▸ **Stated problem**: Please return each line of the material below that contains the string "grace", treating uppercase and lowercase as different.

▸ **Dataset records**:
╔══
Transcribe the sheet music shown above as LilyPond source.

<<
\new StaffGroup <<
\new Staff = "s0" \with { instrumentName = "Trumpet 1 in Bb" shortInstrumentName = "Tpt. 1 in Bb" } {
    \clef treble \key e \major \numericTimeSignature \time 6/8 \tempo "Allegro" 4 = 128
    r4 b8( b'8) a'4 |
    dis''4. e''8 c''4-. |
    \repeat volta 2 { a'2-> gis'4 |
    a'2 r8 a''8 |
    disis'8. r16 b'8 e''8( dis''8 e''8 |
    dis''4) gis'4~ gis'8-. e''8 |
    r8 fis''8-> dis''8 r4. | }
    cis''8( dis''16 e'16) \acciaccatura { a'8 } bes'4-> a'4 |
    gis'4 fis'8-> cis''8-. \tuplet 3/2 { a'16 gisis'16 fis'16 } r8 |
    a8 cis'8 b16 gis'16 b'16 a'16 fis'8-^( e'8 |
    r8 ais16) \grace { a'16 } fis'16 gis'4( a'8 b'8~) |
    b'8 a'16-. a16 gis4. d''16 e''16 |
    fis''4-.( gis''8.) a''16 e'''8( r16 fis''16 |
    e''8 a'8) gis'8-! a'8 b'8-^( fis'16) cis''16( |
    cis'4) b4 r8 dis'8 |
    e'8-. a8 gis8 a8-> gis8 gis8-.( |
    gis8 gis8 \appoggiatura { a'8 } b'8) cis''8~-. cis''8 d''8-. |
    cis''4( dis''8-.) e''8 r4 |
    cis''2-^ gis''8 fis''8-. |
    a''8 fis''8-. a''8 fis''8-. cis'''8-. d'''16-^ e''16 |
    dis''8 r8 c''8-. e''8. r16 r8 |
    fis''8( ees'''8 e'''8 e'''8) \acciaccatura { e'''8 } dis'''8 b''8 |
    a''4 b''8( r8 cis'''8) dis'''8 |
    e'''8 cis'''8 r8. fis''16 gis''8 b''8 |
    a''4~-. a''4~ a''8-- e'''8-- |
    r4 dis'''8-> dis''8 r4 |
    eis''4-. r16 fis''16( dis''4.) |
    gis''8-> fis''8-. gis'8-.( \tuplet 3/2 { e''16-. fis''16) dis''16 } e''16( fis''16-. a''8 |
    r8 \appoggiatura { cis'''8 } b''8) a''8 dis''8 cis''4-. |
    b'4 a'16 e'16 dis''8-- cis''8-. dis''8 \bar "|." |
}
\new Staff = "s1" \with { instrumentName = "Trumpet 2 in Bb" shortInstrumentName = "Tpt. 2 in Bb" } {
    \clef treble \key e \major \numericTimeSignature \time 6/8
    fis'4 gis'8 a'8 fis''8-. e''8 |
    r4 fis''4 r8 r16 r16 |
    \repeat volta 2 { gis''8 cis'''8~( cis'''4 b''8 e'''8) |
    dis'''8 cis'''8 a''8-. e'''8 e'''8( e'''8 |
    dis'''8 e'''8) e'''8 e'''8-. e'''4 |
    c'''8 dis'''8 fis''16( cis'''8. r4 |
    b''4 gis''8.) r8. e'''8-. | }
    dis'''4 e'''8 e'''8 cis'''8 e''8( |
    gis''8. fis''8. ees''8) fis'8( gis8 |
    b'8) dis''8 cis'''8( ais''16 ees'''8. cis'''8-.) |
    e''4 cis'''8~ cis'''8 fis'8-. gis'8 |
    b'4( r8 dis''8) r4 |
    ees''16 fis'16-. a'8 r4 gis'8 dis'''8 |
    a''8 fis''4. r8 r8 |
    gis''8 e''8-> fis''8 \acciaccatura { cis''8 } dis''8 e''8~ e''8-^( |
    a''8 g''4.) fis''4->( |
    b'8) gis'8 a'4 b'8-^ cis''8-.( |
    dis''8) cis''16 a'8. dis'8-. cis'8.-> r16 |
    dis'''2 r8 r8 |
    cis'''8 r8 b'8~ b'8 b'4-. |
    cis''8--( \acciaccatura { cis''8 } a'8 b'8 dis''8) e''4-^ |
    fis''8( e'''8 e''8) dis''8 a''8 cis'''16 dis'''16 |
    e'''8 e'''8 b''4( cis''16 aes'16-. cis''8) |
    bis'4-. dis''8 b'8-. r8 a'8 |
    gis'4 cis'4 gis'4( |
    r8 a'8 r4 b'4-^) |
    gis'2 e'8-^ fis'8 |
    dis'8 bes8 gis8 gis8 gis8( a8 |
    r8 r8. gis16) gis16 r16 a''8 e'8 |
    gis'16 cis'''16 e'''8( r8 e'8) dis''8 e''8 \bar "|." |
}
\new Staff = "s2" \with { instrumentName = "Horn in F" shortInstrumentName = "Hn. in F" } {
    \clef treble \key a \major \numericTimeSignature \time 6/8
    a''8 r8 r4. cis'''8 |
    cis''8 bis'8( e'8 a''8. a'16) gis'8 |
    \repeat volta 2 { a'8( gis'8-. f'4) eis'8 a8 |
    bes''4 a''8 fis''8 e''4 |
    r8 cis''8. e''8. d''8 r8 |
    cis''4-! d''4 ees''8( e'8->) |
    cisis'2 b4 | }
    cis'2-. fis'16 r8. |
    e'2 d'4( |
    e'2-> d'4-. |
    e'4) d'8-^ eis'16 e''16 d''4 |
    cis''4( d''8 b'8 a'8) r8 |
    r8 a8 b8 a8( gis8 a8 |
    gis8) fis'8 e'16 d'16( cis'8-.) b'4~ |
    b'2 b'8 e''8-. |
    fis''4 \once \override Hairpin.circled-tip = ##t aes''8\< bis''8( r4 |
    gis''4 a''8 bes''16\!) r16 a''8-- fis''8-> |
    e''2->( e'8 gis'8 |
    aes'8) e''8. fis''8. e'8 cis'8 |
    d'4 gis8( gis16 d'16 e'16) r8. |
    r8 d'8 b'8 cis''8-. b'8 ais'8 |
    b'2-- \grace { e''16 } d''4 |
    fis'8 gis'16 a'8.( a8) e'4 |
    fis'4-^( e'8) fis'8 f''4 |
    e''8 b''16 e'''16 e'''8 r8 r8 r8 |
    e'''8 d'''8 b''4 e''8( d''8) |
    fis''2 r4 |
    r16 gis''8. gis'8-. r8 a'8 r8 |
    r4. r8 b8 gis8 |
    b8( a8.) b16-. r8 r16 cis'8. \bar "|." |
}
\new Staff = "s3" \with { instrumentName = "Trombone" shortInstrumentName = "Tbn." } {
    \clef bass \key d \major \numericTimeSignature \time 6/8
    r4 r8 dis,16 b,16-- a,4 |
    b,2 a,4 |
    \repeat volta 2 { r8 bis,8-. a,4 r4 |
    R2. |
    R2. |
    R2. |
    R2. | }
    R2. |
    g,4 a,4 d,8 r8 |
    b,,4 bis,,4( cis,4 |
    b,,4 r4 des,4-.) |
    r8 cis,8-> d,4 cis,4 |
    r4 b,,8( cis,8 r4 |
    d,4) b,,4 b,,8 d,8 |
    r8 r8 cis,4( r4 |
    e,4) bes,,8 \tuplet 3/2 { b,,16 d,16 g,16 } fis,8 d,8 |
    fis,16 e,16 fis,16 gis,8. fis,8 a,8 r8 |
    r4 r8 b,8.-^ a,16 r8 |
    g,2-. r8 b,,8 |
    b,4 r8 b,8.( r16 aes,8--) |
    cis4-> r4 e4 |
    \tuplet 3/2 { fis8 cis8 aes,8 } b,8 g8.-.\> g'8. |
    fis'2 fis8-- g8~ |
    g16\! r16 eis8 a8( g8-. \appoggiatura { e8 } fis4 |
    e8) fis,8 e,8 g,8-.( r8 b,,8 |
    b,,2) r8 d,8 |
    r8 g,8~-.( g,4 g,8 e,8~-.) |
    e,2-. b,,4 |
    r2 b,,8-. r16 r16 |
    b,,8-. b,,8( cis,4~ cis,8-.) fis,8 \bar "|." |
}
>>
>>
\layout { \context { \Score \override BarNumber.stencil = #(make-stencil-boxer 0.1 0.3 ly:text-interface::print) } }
╚══
▸ **Solution**:
    r8 ais16) \grace { a'16 } fis'16 gis'4( a'8 b'8~) |
    b'2-- \grace { e''16 } d''4 |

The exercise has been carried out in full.